PROBLEM DETAILS.
Transcribe the data that follows without changing a word, and omit the pictures.

============================================================

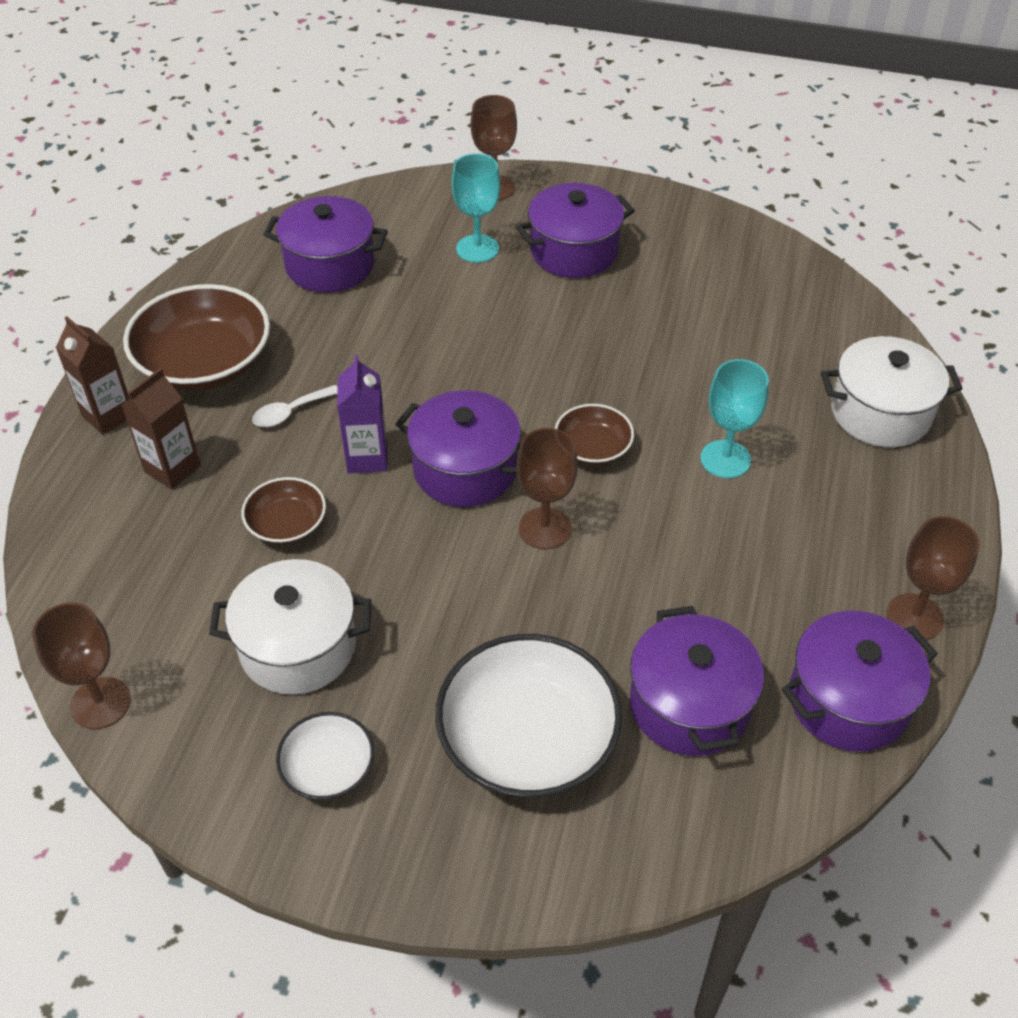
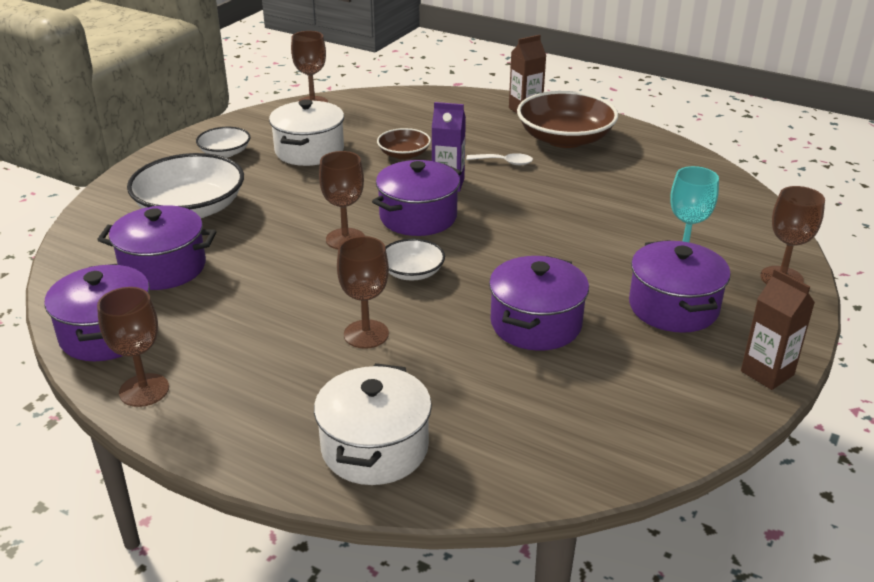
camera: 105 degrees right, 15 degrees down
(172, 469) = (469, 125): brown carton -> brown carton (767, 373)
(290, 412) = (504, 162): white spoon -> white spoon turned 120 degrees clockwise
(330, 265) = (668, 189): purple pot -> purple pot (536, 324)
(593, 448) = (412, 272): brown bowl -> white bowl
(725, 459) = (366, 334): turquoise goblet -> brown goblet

============================================================

TASK ANSWER.
camera: 105 degrees right, 15 degrees down
(172, 469) = (469, 125): brown carton -> brown carton (767, 373)
(290, 412) = (504, 162): white spoon -> white spoon turned 120 degrees clockwise
(330, 265) = (668, 189): purple pot -> purple pot (536, 324)
(593, 448) = (412, 272): brown bowl -> white bowl
(725, 459) = (366, 334): turquoise goblet -> brown goblet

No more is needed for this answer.